#### [HOW TO COMPLETE THIS TASK]
How many lines in the records below contain "degrees"? Answer with the number alone.

#### [DATASET ENTRIES]
* * * * * * * * *

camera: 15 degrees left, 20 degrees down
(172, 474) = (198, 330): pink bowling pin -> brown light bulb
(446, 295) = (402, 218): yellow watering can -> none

* * * * * * * * *

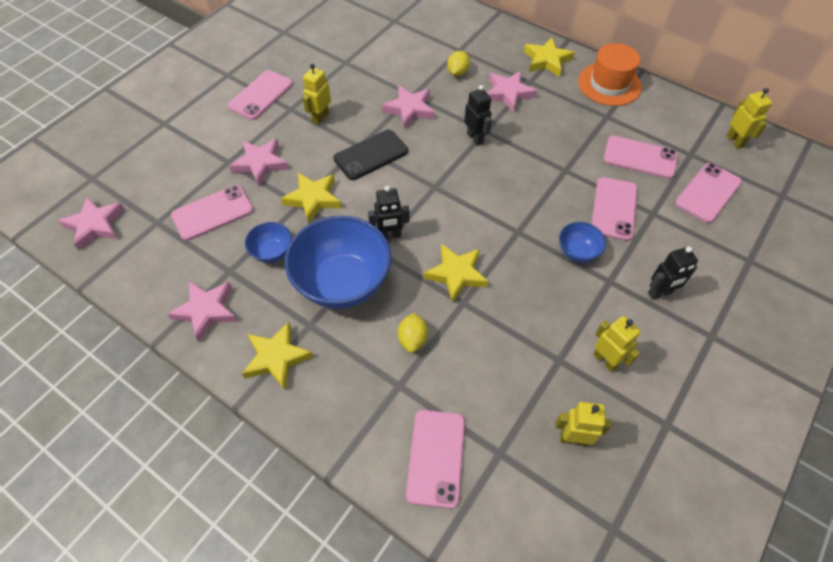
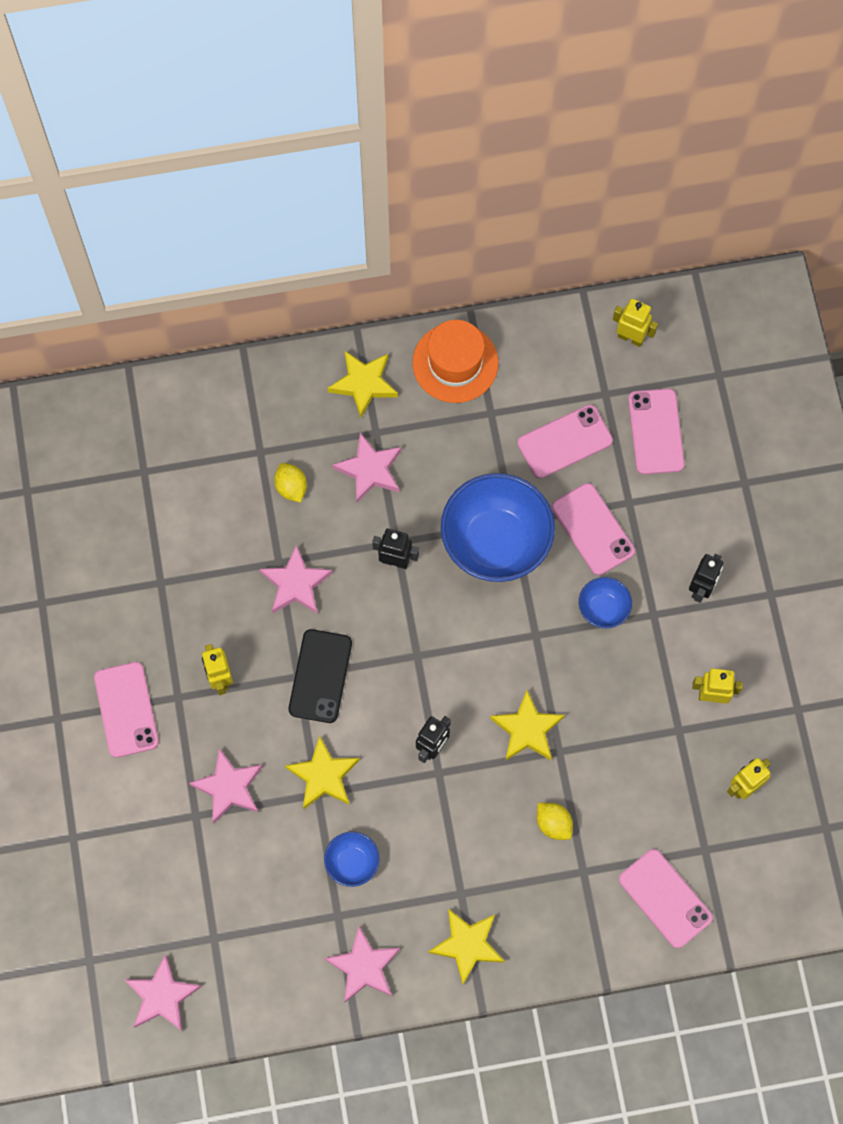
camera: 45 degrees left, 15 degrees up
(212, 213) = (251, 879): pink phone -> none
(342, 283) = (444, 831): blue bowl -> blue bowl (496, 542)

* * * * * * * * *

#### [RESPONSE]
2